Reproduce word for word the lines between those holding "lime brick G8:H8" and "blue cone B5 level 1 -> blue cone E1 level 5", inclusive, and nothing else from the data below.

Input data section start

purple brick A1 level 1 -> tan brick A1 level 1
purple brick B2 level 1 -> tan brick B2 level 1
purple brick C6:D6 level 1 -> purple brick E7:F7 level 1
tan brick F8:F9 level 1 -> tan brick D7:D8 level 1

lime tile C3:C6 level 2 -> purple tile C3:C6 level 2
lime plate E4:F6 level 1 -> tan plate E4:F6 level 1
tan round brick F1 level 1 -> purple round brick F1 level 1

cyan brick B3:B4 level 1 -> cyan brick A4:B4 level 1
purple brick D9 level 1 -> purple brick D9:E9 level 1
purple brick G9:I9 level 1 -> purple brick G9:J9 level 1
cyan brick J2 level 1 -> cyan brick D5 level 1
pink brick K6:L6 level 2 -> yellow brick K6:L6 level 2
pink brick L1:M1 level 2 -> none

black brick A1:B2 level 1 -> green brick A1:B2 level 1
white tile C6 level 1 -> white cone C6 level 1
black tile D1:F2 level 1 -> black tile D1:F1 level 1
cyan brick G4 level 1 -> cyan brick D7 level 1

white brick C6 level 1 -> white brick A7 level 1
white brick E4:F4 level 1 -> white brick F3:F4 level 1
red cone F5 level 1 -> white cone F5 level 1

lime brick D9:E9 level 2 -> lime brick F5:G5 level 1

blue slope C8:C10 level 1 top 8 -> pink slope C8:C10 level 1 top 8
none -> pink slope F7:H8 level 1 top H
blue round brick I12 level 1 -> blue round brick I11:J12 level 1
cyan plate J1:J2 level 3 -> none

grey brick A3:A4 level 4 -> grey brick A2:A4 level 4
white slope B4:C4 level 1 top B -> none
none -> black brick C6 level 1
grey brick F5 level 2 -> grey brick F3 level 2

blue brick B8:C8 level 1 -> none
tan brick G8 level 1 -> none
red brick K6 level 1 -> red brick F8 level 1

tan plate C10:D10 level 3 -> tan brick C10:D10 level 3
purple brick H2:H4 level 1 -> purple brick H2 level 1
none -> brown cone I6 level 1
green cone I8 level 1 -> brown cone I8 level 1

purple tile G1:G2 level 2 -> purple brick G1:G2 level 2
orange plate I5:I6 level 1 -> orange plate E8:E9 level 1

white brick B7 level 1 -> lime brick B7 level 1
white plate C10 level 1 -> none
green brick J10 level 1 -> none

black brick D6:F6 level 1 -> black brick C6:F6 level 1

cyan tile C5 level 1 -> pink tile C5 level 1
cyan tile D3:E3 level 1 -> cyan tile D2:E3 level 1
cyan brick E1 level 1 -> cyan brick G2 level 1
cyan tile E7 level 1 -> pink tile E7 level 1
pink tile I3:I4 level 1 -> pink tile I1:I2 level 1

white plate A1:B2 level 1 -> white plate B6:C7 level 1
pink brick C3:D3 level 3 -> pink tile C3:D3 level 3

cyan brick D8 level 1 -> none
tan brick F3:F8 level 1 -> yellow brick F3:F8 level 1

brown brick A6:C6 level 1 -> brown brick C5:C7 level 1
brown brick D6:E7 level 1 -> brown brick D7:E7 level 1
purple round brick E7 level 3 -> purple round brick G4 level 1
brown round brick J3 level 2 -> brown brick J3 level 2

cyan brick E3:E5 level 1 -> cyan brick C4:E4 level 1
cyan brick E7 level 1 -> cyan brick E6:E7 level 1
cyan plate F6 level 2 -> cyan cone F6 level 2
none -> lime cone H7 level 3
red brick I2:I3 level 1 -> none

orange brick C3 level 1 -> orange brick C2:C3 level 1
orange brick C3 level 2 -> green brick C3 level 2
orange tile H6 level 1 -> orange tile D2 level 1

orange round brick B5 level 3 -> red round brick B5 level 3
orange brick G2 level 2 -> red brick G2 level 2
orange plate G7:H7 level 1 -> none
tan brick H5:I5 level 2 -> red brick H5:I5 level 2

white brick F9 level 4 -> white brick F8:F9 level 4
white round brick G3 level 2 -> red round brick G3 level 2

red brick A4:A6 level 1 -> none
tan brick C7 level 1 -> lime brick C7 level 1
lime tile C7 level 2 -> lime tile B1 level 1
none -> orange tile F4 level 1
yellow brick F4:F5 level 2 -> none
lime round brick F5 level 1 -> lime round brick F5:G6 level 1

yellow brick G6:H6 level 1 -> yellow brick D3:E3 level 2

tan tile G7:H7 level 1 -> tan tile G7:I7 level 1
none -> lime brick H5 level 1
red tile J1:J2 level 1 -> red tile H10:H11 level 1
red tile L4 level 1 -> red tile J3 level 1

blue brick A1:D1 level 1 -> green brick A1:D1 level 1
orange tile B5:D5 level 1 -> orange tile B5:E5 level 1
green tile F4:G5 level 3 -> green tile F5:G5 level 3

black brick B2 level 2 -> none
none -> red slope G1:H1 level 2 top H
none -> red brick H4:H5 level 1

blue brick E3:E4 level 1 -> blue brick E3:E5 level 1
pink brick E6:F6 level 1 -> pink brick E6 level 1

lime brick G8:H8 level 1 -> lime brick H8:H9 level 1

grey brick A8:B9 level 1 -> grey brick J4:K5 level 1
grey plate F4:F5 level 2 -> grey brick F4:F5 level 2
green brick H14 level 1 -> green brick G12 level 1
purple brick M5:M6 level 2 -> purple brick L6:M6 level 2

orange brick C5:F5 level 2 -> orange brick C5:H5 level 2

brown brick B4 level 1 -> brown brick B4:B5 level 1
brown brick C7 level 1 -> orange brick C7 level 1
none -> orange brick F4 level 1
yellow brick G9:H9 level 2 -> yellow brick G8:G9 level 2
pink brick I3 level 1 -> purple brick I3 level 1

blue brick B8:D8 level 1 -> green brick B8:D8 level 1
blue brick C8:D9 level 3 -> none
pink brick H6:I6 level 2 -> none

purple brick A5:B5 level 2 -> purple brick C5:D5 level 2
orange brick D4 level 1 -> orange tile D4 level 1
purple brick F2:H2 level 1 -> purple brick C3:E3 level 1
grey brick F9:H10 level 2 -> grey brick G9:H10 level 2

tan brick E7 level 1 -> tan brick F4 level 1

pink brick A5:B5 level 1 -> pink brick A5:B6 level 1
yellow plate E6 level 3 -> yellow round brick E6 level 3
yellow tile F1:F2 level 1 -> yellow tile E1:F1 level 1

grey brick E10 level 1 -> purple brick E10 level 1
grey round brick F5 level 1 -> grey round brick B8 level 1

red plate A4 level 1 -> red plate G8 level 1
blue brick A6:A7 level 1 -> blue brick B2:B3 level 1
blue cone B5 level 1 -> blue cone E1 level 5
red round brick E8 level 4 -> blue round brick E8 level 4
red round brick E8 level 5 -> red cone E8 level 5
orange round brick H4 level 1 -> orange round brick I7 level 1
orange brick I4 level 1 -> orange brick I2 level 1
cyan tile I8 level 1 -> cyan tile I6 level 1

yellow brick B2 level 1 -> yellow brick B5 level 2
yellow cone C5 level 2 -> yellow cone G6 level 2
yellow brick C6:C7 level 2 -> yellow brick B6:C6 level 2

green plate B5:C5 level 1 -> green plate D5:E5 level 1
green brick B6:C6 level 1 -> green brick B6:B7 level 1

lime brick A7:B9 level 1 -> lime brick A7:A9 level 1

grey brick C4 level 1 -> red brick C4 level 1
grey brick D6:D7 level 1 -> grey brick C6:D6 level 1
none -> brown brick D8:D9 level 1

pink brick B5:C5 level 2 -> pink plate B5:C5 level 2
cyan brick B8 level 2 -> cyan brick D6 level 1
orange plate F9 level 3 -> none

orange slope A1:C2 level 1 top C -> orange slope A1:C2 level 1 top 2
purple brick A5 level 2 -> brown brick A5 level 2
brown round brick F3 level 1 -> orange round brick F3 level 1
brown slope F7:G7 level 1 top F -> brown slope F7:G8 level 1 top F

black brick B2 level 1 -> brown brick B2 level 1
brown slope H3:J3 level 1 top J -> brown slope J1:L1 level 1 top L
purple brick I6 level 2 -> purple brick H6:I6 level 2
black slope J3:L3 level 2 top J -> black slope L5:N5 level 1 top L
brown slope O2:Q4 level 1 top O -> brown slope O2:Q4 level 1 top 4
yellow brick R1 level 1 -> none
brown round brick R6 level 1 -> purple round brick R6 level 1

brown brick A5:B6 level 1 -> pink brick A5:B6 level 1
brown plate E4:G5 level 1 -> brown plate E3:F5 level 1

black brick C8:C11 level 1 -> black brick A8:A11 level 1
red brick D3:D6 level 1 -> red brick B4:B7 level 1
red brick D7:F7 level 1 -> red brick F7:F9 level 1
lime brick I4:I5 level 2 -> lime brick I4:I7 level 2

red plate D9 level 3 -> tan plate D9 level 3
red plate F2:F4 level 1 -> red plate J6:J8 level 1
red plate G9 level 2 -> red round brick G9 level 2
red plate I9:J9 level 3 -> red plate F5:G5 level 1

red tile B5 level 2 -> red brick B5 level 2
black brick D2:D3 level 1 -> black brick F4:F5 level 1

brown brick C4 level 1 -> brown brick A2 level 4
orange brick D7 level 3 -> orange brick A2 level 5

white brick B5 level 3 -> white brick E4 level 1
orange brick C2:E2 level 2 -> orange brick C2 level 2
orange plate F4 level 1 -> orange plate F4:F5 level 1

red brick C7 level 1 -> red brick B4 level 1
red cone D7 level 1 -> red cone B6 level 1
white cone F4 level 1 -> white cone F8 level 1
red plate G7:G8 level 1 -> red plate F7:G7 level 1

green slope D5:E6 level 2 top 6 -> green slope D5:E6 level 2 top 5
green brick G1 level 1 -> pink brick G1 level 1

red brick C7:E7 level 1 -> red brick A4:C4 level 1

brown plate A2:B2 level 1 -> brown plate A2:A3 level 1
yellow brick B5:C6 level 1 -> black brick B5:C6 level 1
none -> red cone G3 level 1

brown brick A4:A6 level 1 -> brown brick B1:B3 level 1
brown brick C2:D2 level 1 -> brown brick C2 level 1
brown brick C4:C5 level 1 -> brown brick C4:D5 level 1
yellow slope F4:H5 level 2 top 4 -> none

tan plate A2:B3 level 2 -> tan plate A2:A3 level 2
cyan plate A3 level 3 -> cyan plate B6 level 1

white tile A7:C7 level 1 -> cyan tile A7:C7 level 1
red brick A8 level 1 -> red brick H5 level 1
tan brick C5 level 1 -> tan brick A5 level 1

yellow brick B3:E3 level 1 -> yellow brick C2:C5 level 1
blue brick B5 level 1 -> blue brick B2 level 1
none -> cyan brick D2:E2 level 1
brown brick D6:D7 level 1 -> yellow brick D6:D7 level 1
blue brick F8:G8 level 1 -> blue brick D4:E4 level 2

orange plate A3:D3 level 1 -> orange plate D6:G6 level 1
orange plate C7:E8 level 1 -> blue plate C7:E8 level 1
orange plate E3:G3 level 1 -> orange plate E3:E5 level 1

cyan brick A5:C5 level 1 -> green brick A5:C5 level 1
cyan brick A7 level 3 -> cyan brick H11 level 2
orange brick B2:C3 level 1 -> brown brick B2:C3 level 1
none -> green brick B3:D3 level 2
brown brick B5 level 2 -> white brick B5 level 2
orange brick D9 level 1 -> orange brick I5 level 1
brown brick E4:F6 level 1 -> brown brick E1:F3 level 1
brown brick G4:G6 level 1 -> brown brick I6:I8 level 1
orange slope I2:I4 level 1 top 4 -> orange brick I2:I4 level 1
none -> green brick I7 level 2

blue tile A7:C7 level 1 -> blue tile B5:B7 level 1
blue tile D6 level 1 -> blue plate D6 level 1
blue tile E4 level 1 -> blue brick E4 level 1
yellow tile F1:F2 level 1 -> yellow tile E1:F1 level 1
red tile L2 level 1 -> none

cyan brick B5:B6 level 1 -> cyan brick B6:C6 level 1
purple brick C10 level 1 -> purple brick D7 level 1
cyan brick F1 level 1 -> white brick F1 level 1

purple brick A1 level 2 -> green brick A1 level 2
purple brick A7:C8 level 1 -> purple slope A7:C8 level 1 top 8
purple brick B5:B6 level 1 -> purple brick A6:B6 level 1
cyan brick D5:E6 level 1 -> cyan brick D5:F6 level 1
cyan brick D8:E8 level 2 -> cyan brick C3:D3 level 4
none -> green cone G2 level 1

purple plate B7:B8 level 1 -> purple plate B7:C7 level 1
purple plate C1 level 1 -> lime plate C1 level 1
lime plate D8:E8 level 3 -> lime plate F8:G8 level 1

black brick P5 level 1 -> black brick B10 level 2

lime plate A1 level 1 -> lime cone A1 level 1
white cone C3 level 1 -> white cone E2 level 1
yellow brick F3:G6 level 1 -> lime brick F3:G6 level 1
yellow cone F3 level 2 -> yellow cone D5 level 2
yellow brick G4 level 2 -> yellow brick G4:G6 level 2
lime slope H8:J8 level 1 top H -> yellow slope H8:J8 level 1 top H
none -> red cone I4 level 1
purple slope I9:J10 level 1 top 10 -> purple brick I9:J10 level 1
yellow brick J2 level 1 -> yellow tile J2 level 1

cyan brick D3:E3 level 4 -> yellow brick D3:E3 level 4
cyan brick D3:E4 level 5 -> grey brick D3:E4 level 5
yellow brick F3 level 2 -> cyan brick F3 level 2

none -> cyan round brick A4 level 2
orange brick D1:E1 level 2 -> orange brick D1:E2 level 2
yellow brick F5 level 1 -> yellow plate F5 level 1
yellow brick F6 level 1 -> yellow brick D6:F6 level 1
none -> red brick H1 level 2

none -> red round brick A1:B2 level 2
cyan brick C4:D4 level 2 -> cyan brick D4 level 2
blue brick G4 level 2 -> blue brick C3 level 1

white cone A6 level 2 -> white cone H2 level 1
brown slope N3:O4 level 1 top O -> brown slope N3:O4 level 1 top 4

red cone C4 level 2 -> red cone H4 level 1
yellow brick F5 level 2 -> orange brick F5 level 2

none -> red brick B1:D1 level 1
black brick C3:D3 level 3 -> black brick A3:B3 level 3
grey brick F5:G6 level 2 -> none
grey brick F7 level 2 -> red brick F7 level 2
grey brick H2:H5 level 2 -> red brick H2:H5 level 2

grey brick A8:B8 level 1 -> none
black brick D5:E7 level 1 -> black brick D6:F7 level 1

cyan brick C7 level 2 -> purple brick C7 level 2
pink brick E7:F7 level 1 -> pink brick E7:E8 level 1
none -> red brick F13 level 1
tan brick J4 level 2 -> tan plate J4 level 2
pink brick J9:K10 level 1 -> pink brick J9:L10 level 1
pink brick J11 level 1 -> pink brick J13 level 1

Input data section end

§ Response to the exercise:
lime brick G8:H8 level 1 -> lime brick H8:H9 level 1

grey brick A8:B9 level 1 -> grey brick J4:K5 level 1
grey plate F4:F5 level 2 -> grey brick F4:F5 level 2
green brick H14 level 1 -> green brick G12 level 1
purple brick M5:M6 level 2 -> purple brick L6:M6 level 2

orange brick C5:F5 level 2 -> orange brick C5:H5 level 2

brown brick B4 level 1 -> brown brick B4:B5 level 1
brown brick C7 level 1 -> orange brick C7 level 1
none -> orange brick F4 level 1
yellow brick G9:H9 level 2 -> yellow brick G8:G9 level 2
pink brick I3 level 1 -> purple brick I3 level 1

blue brick B8:D8 level 1 -> green brick B8:D8 level 1
blue brick C8:D9 level 3 -> none
pink brick H6:I6 level 2 -> none

purple brick A5:B5 level 2 -> purple brick C5:D5 level 2
orange brick D4 level 1 -> orange tile D4 level 1
purple brick F2:H2 level 1 -> purple brick C3:E3 level 1
grey brick F9:H10 level 2 -> grey brick G9:H10 level 2

tan brick E7 level 1 -> tan brick F4 level 1

pink brick A5:B5 level 1 -> pink brick A5:B6 level 1
yellow plate E6 level 3 -> yellow round brick E6 level 3
yellow tile F1:F2 level 1 -> yellow tile E1:F1 level 1

grey brick E10 level 1 -> purple brick E10 level 1
grey round brick F5 level 1 -> grey round brick B8 level 1

red plate A4 level 1 -> red plate G8 level 1
blue brick A6:A7 level 1 -> blue brick B2:B3 level 1
blue cone B5 level 1 -> blue cone E1 level 5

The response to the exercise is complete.